─── Material shown
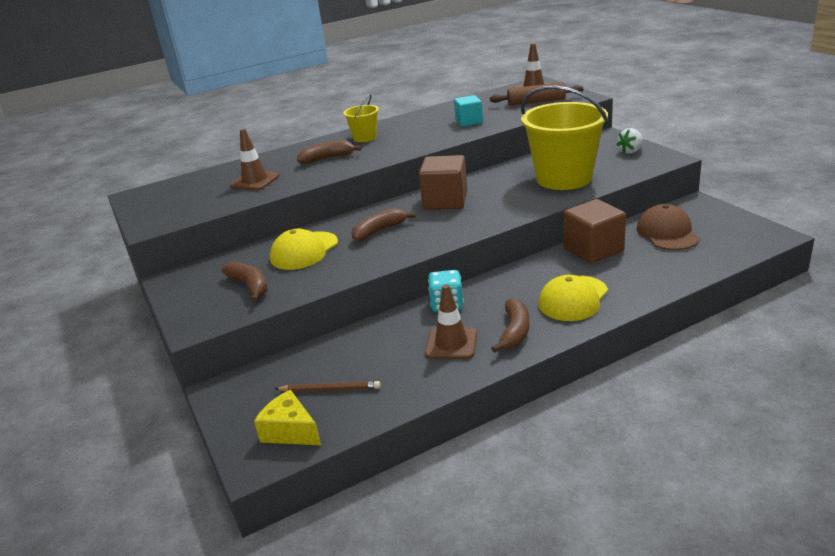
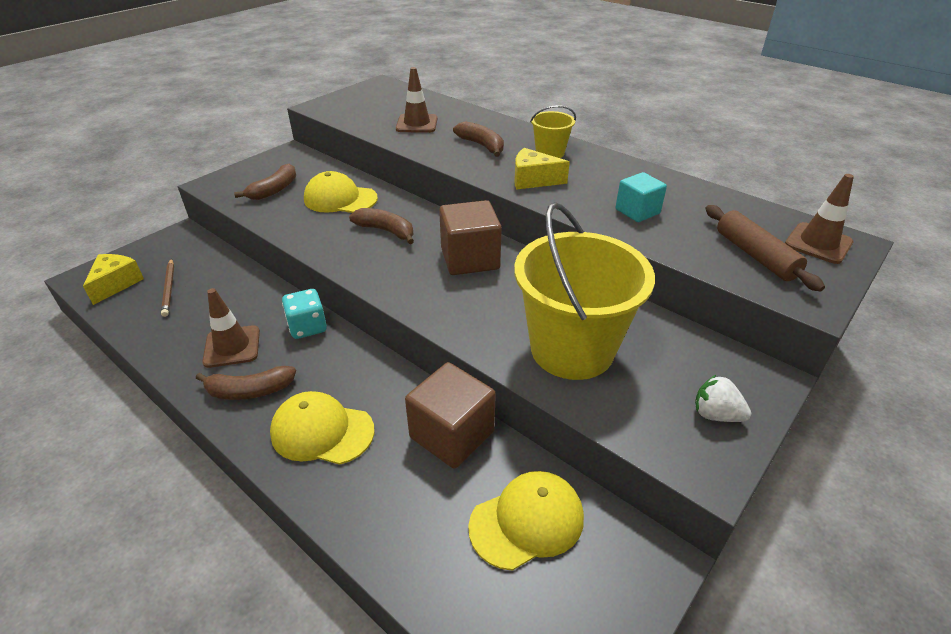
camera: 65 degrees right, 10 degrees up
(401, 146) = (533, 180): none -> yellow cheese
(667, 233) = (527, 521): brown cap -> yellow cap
──────
─── Material shown
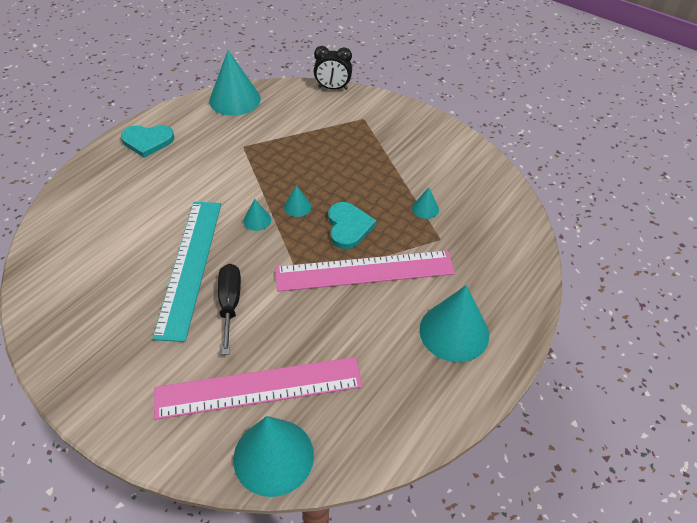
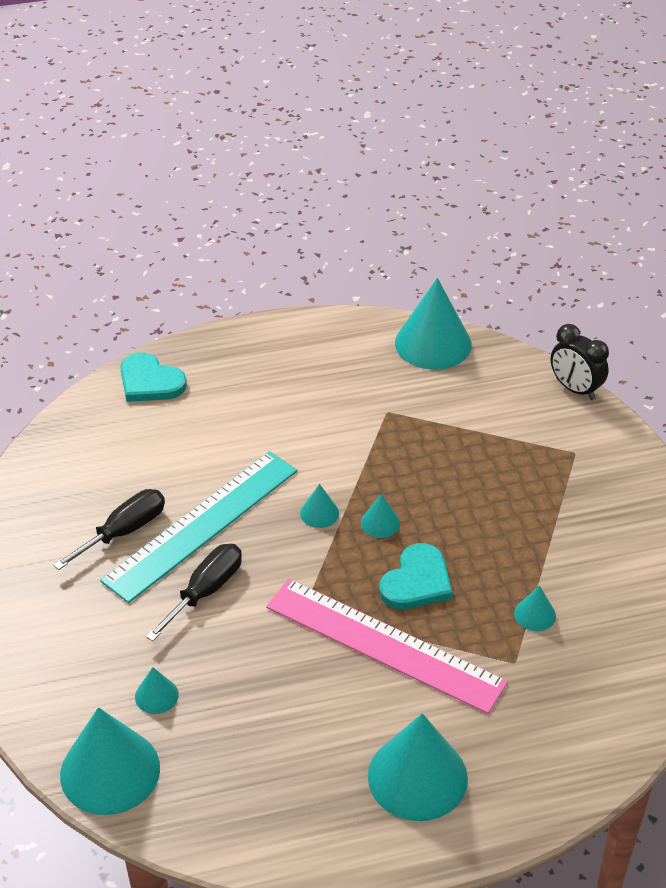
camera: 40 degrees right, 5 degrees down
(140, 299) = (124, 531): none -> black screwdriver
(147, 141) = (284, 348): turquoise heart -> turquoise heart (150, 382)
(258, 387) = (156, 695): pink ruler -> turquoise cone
──────
─── Material shown
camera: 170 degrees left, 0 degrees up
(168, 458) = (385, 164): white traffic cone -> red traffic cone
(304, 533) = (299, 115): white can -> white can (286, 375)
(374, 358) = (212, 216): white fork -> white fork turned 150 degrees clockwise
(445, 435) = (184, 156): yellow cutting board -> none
──────
Using the data above, reproduce exactly the lines between those holding "(401, 146) = (533, 180): none" and "(667, 233) = (527, 521): brown", inclusive, and no others.

(401, 146) = (533, 180): none -> yellow cheese
(667, 233) = (527, 521): brown cap -> yellow cap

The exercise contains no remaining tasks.